BEGIN Excerpted records
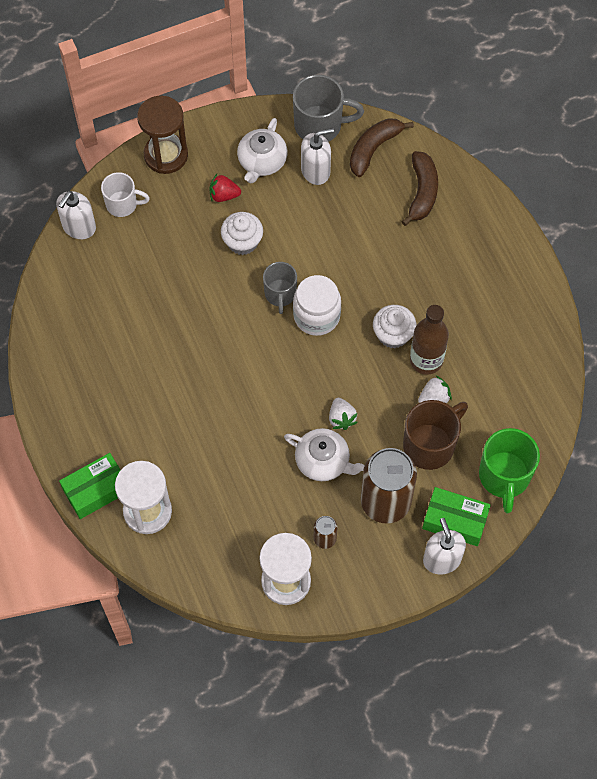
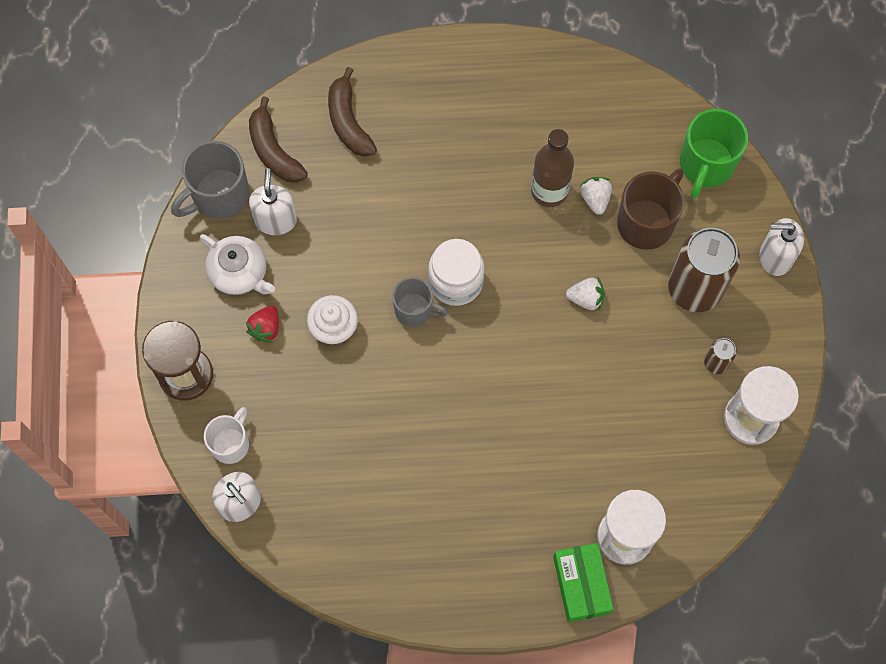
camera: 70 degrees left, 5 degrees up
(320, 125) = (219, 195): grey mug -> grey mug turned 150 degrees counterclockwise
(323, 461) = (628, 334): white teapot -> none
(393, 334) = (507, 212): white cupcake -> none
(422, 192) = (348, 122): brown banana -> brown banana turned 135 degrees counterclockwise
(430, 445) = (646, 222): brown mug -> brown mug turned 60 degrees clockwise
(455, 521) = (738, 229): green box -> none
(504, 477) = (706, 165): green mug -> green mug turned 90 degrees clockwise

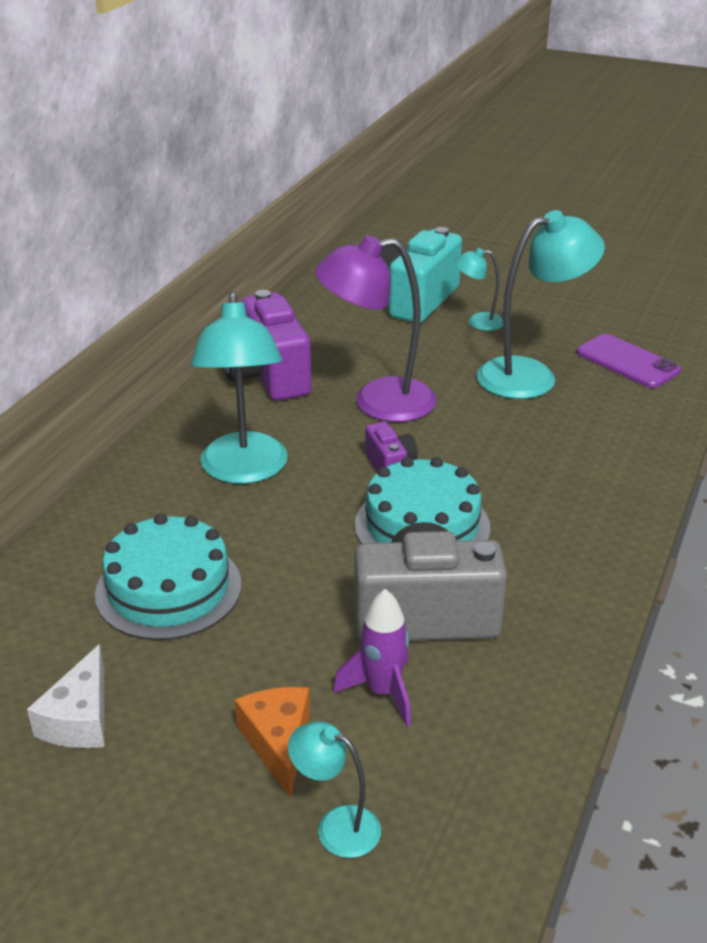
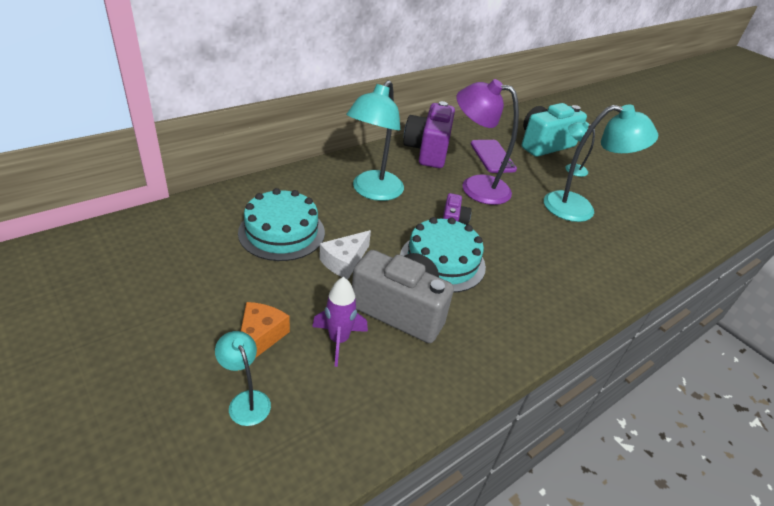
camera: 25 degrees right, 5 degrees up
(80, 718) = (181, 274): white cheese -> white cheese (344, 261)
(627, 362) = (649, 225): purple phone -> purple phone (492, 156)

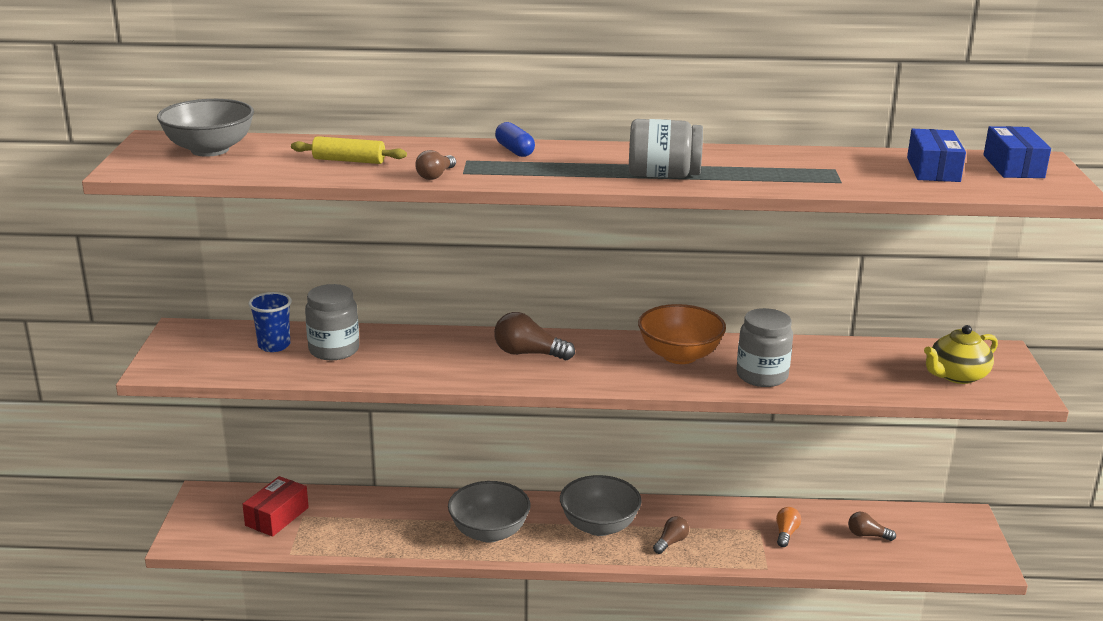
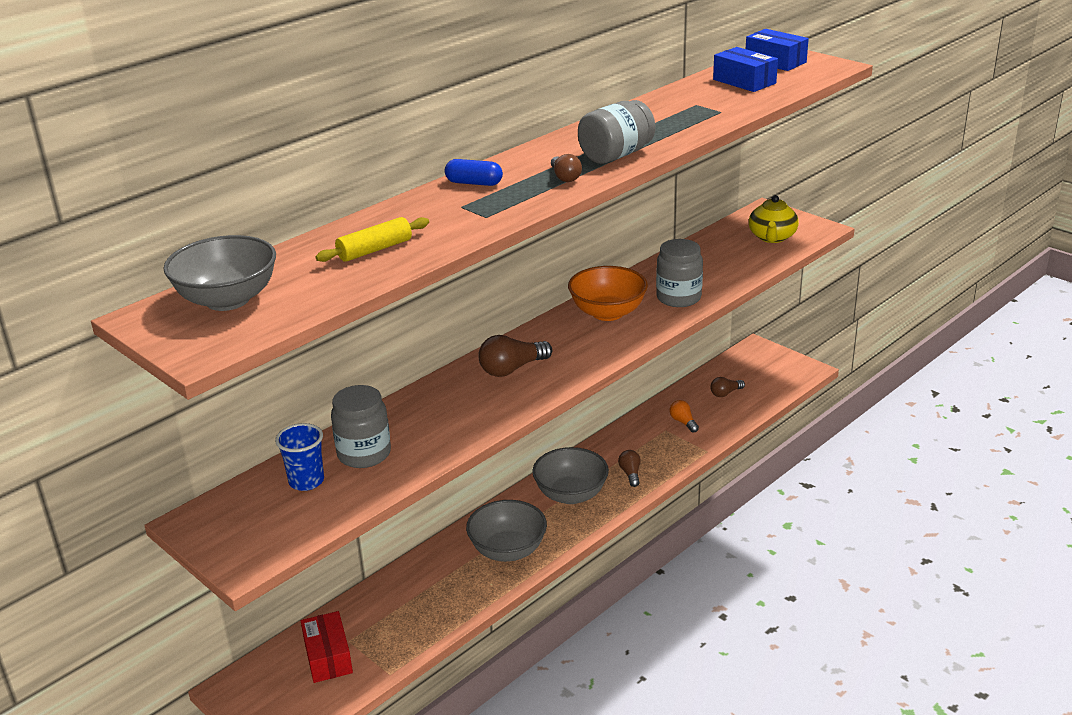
camera: 45 degrees left, 5 degrees up
(435, 175) = (473, 228): brown light bulb -> brown light bulb (565, 177)

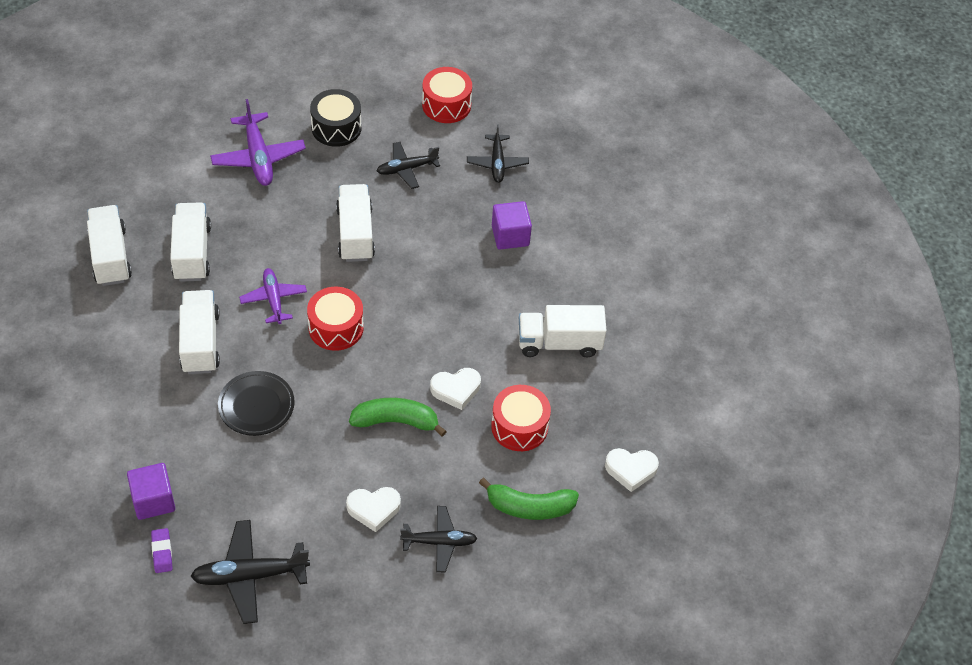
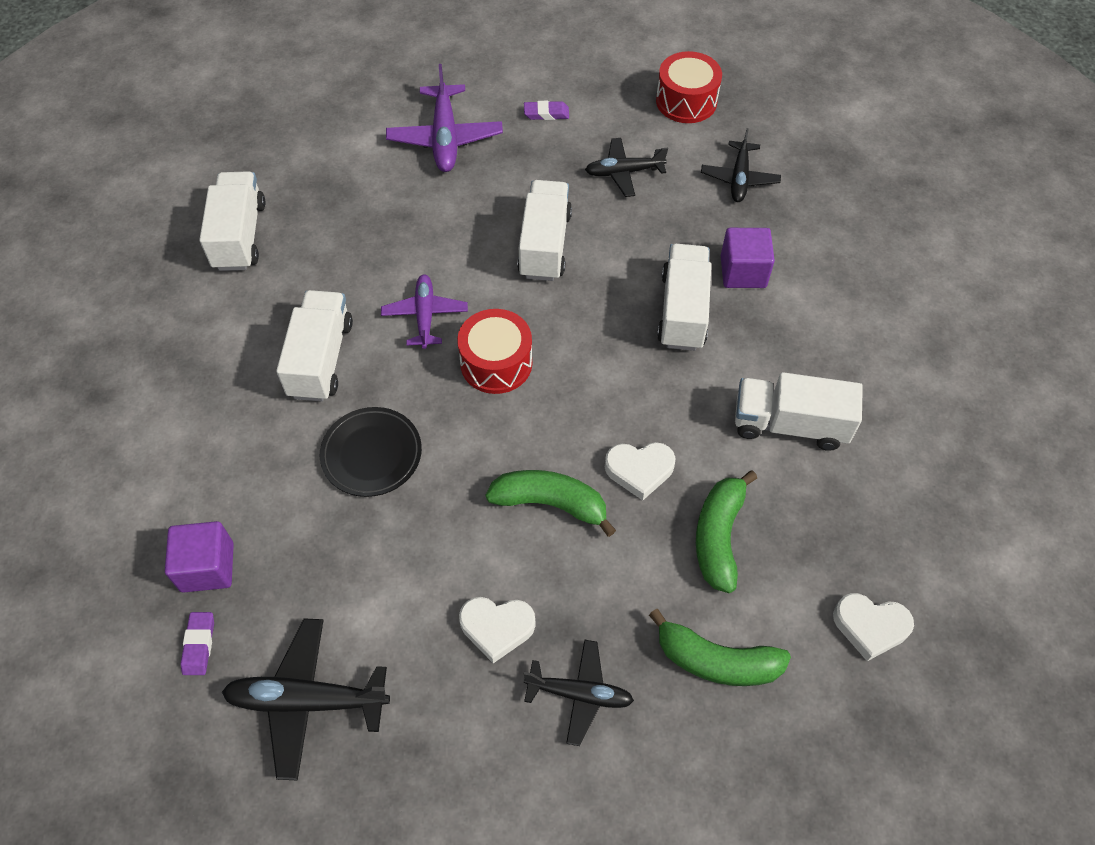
camera: 15 degrees right, 5 degrees up
(192, 253) = (338, 244): white truck -> white truck (682, 311)
(336, 128) = (546, 113): black drum -> purple eraser
(519, 426) = (719, 537): red drum -> green banana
END Excerpted records
# Work request:
A faithful copy of the entries above is needed, one that contains no images.

# Task response:
camera: 70 degrees left, 5 degrees up
(320, 125) = (219, 195): grey mug -> grey mug turned 150 degrees counterclockwise
(323, 461) = (628, 334): white teapot -> none
(393, 334) = (507, 212): white cupcake -> none
(422, 192) = (348, 122): brown banana -> brown banana turned 135 degrees counterclockwise
(430, 445) = (646, 222): brown mug -> brown mug turned 60 degrees clockwise
(455, 521) = (738, 229): green box -> none
(504, 477) = (706, 165): green mug -> green mug turned 90 degrees clockwise

camera: 25 degrees right, 5 degrees up
(80, 718) = (181, 274): white cheese -> white cheese (344, 261)
(627, 362) = (649, 225): purple phone -> purple phone (492, 156)

camera: 45 degrees left, 5 degrees up
(435, 175) = (473, 228): brown light bulb -> brown light bulb (565, 177)

camera: 15 degrees right, 5 degrees up
(192, 253) = (338, 244): white truck -> white truck (682, 311)
(336, 128) = (546, 113): black drum -> purple eraser
(519, 426) = (719, 537): red drum -> green banana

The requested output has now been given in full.